(Before-and-after change data)

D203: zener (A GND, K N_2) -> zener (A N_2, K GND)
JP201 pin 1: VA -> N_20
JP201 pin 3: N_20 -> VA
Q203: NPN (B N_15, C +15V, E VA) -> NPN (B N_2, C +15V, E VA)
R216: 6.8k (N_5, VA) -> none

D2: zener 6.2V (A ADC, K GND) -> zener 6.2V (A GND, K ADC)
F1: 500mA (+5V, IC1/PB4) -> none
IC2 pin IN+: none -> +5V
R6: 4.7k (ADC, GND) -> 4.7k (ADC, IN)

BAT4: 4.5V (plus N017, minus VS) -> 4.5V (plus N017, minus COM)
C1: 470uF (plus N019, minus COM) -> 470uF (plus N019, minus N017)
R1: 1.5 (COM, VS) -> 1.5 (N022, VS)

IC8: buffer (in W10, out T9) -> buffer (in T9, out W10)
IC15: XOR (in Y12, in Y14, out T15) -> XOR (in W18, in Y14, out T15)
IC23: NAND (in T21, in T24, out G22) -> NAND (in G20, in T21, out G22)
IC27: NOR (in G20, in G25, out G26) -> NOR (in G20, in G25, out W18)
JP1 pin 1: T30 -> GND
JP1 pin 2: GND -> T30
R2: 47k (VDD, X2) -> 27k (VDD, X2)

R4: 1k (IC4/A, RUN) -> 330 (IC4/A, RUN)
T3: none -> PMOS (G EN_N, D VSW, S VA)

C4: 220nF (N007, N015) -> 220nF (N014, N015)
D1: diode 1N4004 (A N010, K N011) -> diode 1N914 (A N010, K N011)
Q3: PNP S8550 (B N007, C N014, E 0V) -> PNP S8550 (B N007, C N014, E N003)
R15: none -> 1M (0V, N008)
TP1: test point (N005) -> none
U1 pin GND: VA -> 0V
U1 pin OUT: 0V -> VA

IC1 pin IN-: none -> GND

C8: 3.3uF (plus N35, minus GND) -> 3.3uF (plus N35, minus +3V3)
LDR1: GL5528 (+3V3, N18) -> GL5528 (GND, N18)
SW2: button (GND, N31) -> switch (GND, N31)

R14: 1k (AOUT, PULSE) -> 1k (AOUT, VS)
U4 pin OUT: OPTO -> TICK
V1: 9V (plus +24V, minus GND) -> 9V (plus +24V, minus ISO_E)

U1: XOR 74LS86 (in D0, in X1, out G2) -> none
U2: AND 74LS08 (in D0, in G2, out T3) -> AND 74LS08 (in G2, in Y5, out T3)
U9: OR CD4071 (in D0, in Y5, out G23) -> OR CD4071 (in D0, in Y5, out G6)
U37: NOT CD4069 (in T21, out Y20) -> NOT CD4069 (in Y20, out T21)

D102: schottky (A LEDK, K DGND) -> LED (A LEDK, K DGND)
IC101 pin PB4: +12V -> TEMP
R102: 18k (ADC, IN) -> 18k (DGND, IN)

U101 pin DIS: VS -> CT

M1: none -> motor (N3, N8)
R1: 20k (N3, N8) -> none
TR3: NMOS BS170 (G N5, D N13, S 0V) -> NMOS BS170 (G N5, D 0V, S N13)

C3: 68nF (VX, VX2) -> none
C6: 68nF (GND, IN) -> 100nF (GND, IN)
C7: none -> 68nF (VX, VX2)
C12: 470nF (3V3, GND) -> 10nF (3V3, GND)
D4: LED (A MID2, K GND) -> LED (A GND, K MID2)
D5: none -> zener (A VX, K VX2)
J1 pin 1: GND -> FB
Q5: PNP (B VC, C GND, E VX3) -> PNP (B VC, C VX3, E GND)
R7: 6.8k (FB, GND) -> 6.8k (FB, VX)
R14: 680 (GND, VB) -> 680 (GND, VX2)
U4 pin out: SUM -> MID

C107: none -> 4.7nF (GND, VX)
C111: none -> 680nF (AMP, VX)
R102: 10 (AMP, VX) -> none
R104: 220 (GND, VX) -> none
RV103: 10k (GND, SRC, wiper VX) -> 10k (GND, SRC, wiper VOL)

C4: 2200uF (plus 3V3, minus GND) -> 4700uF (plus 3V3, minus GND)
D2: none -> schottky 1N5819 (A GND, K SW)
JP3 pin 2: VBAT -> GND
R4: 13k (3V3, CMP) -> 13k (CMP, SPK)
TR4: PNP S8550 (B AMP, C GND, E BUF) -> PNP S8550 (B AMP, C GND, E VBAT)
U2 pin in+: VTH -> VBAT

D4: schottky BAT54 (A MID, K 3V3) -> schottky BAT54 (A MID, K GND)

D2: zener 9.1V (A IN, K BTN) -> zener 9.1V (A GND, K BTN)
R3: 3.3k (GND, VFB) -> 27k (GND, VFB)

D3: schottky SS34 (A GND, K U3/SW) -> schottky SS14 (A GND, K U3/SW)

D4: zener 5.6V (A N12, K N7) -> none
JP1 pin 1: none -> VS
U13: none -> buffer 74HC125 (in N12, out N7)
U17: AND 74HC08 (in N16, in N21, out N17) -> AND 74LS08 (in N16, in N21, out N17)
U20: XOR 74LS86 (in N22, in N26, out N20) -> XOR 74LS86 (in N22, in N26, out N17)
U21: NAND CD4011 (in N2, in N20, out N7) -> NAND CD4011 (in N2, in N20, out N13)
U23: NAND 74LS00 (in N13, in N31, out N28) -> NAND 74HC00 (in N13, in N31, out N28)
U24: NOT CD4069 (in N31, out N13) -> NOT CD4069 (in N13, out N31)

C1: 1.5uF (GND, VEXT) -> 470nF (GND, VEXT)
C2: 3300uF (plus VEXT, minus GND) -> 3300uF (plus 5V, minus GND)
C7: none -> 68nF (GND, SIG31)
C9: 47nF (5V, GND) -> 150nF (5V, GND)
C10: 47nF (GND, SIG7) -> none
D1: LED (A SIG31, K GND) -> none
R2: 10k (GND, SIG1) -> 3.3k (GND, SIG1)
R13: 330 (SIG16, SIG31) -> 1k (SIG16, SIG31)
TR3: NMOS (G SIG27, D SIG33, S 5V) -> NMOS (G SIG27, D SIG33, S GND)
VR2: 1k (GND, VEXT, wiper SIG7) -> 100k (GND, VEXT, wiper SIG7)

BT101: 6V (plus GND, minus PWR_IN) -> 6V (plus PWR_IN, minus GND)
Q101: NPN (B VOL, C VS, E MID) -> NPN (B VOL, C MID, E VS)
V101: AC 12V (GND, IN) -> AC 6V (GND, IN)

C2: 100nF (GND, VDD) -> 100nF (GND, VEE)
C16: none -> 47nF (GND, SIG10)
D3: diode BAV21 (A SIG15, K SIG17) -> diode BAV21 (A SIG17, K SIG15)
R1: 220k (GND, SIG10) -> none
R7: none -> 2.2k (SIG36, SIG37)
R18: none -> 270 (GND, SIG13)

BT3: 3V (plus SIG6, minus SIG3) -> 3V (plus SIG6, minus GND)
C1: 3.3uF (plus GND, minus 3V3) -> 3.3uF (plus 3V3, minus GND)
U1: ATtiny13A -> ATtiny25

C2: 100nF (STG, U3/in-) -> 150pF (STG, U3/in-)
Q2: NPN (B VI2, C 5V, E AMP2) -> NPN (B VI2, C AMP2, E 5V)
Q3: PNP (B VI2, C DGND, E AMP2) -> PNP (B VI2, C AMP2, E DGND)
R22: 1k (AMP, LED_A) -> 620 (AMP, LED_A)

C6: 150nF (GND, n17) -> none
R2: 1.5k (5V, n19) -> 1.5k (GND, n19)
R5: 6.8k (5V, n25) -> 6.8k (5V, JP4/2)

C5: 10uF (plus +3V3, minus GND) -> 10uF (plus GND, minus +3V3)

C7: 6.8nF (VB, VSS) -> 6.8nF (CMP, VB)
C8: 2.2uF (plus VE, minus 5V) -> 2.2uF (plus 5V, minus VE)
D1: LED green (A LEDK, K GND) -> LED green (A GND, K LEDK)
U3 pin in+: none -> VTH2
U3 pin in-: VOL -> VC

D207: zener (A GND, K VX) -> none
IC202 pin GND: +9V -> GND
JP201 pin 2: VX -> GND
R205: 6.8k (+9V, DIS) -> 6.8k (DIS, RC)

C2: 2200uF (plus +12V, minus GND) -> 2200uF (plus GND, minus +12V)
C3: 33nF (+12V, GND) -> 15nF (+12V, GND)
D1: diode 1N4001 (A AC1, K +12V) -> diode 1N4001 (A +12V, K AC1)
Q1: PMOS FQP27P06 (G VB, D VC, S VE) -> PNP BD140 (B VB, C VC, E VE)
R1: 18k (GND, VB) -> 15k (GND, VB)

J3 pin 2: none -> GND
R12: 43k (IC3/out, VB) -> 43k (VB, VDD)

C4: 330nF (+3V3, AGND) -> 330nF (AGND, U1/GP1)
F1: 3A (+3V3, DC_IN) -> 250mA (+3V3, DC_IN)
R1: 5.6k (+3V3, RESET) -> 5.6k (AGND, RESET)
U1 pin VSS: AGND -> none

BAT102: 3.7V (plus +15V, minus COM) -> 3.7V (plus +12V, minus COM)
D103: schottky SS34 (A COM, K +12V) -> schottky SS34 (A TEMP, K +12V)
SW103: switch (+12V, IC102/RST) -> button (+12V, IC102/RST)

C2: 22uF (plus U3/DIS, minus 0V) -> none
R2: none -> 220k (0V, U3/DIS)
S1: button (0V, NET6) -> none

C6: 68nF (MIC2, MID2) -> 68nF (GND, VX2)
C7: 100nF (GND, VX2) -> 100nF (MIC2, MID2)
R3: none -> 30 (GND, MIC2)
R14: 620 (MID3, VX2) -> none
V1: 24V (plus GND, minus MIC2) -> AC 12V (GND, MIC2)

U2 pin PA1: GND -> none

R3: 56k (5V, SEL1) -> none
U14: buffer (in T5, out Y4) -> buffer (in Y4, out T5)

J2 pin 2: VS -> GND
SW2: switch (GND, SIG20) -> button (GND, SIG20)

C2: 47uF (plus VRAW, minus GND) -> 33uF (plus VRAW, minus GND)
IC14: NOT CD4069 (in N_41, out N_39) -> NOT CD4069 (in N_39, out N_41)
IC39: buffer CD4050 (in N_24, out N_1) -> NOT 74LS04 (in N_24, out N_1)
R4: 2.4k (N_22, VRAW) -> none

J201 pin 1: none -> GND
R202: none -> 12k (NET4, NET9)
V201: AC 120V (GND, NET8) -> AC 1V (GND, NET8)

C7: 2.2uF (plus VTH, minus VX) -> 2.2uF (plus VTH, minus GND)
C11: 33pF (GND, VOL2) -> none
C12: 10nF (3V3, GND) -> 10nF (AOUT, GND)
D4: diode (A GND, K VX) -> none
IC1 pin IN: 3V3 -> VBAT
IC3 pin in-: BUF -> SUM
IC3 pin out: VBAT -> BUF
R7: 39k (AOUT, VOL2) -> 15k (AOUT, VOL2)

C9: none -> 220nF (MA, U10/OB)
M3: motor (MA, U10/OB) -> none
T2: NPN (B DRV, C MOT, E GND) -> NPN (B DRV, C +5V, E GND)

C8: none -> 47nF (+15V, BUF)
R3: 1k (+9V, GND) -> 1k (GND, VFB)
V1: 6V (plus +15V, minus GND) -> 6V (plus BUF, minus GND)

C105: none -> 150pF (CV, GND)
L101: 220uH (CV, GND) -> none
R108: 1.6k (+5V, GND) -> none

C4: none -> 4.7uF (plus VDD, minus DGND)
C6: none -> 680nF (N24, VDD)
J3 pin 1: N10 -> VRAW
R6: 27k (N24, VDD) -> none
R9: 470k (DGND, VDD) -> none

(TASK DETAILS) Copy, from the lines above, each one that holds "LEDK".

(RESULT)
D102: schottky (A LEDK, K DGND) -> LED (A LEDK, K DGND)
D1: LED green (A LEDK, K GND) -> LED green (A GND, K LEDK)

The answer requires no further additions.